TASK TO COMPLETE:
Look through the entries below and copy exactly the part that begins with the line containing "camera: 20 degrees right, 5 degrees down" and ends with the line containing "camera: 80 degrees left, 0 degrees up". Do not copy the pictures.

----

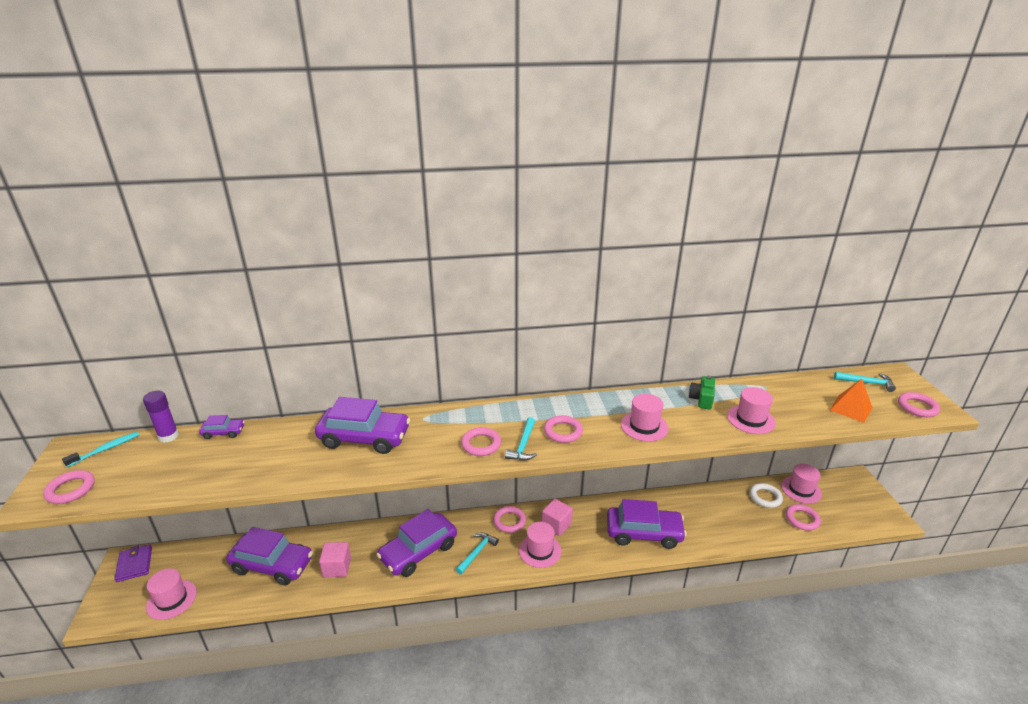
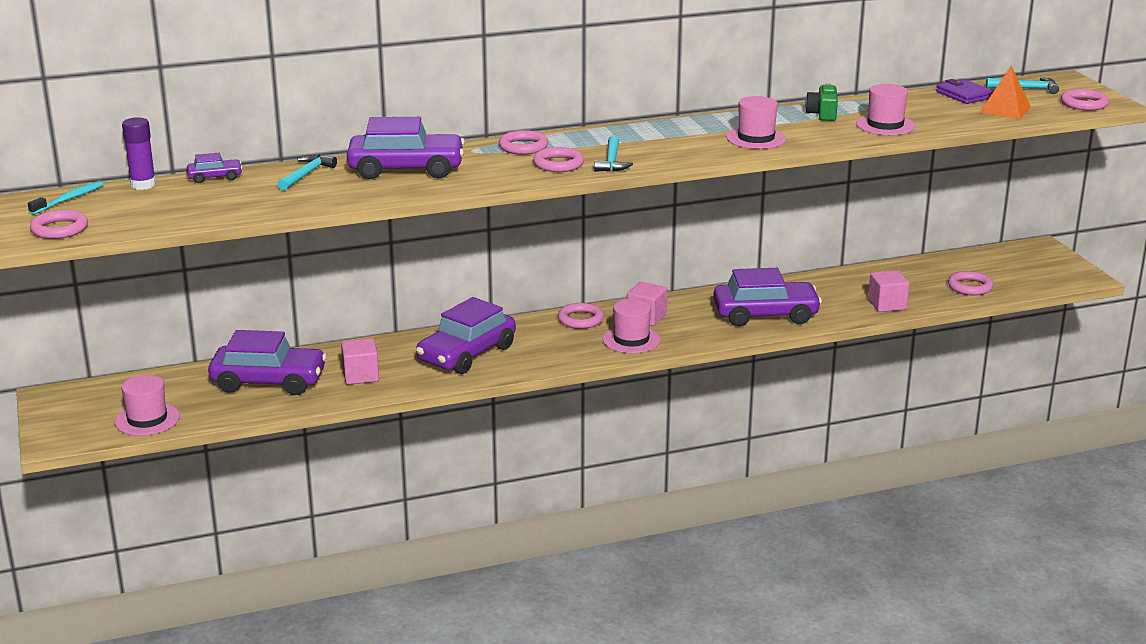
camera: 10 degrees left, 5 degrees down
(134, 564) = (68, 398): purple wallet -> purple wallet (964, 95)
(477, 552) = (547, 348): turquoise hammer -> turquoise hammer (306, 174)
(563, 432) = (656, 148): pink ring -> pink ring (523, 147)
(737, 533) = (887, 305): none -> pink cube
(765, 497) = (921, 272): white ring -> none
(801, 489) = (967, 262): pink hat -> none

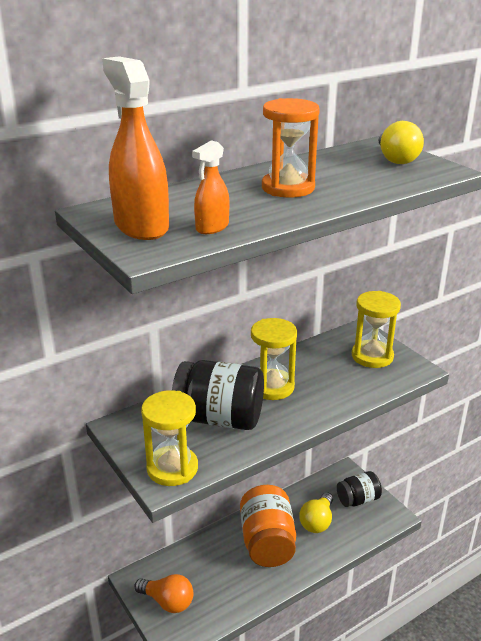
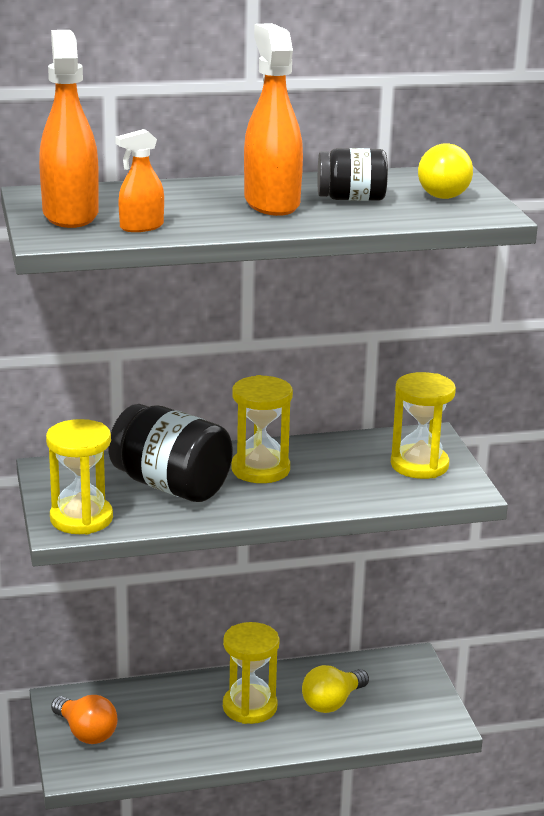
camera: 20 degrees right, 5 degrees down
(267, 542) = (250, 707): orange jar -> yellow hourglass
(288, 188) = (271, 203): orange hourglass -> orange spray bottle
(358, 499) = (407, 693): black jar -> black jar (351, 198)

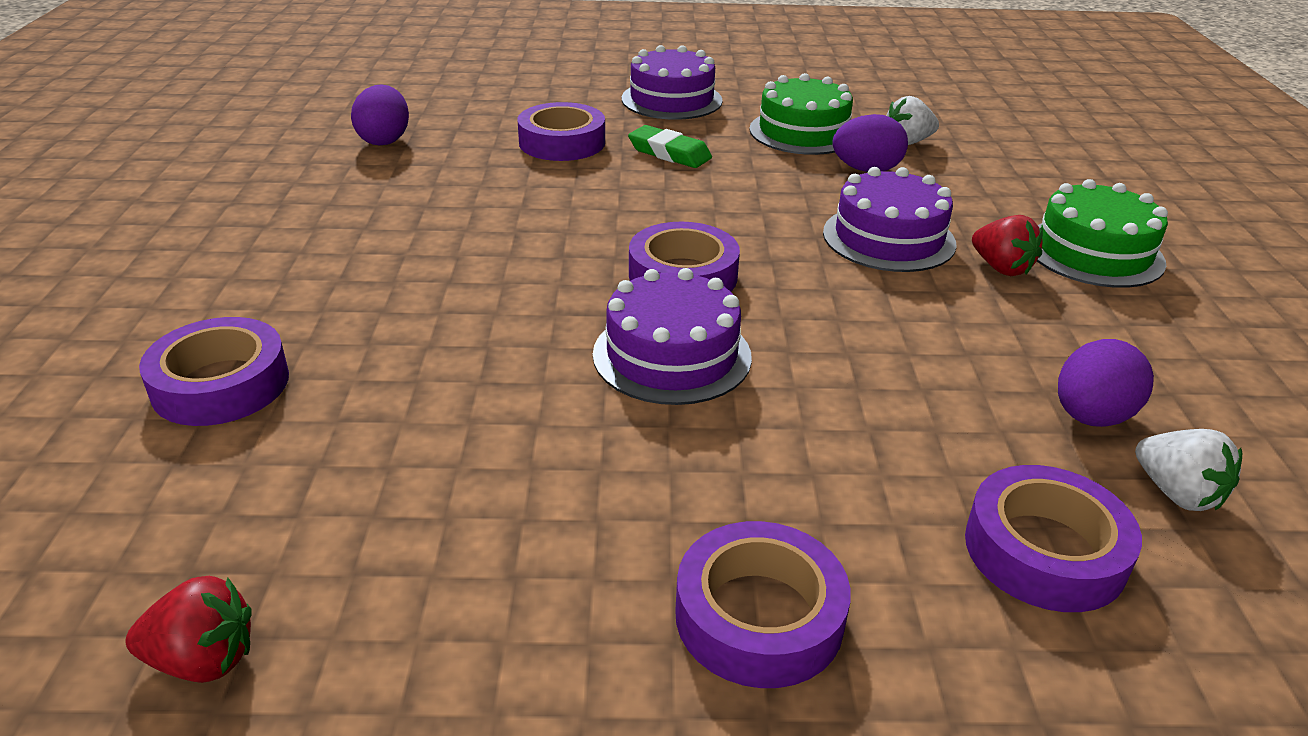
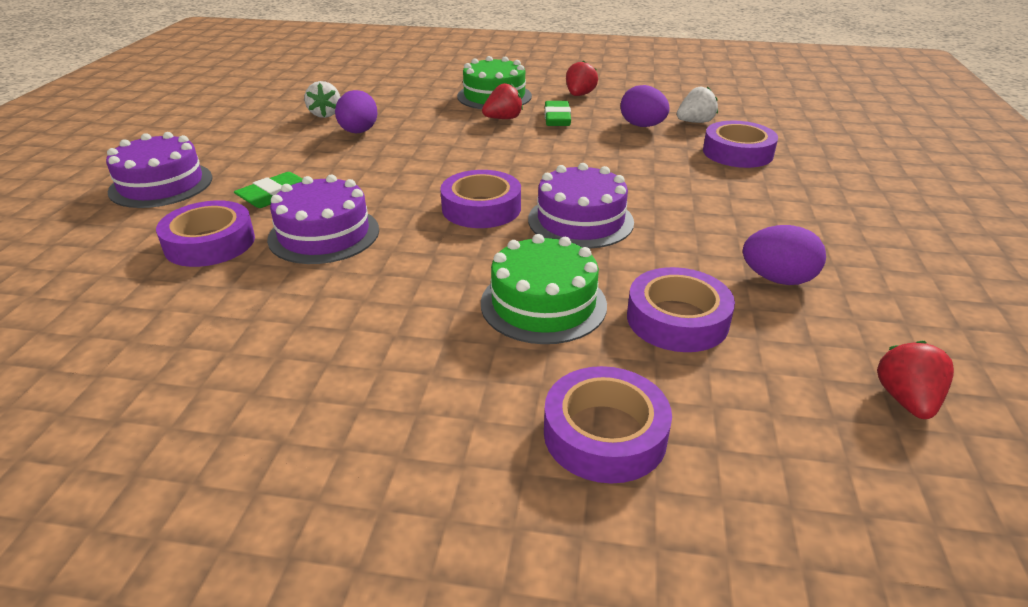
camera: 80 degrees left, 0 degrees up
(384, 140) = (100, 357): purple egg -> purple egg (777, 279)
(759, 616) = (800, 218): purple tape -> purple tape (677, 319)
(803, 132) = (279, 142): green cake -> green cake (543, 304)
(888, 238) = (457, 140): purple cake -> purple cake (324, 234)
(1047, 318) = (557, 118): none -> green eraser
(1189, 338) = (579, 95): none -> red strawberry

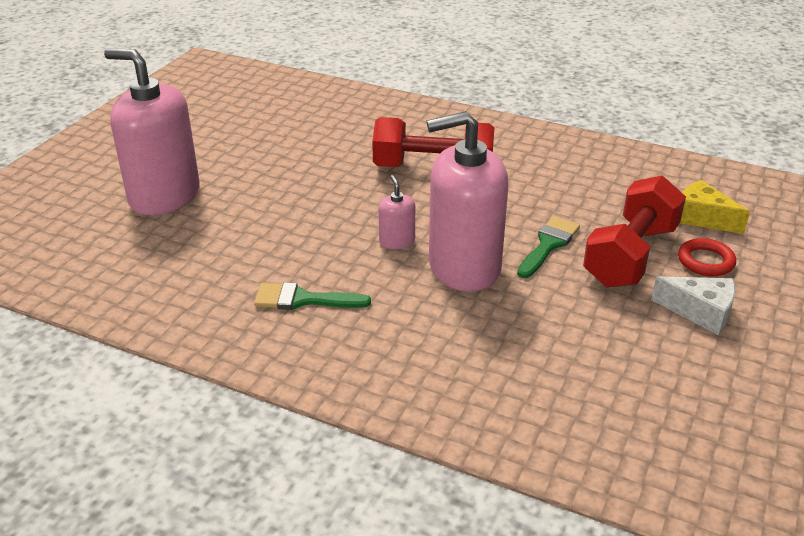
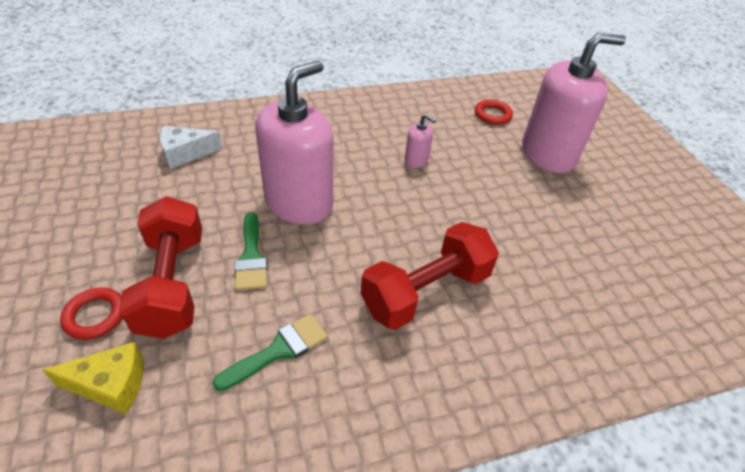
camera: 135 degrees right, 10 degrees up
(131, 254) = (492, 115): none -> red ring
(303, 299) = (369, 135): green brush -> green brush (279, 350)
(397, 241) = (365, 199): pink soap dispenser -> pink soap dispenser (416, 160)
(700, 312) = (90, 253): white cheese -> white cheese (185, 154)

----

ANSWER AREA:
camera: 20 degrees right, 5 degrees down
(267, 542) = (250, 707): orange jar -> yellow hourglass
(288, 188) = (271, 203): orange hourglass -> orange spray bottle
(358, 499) = (407, 693): black jar -> black jar (351, 198)

camera: 80 degrees left, 0 degrees up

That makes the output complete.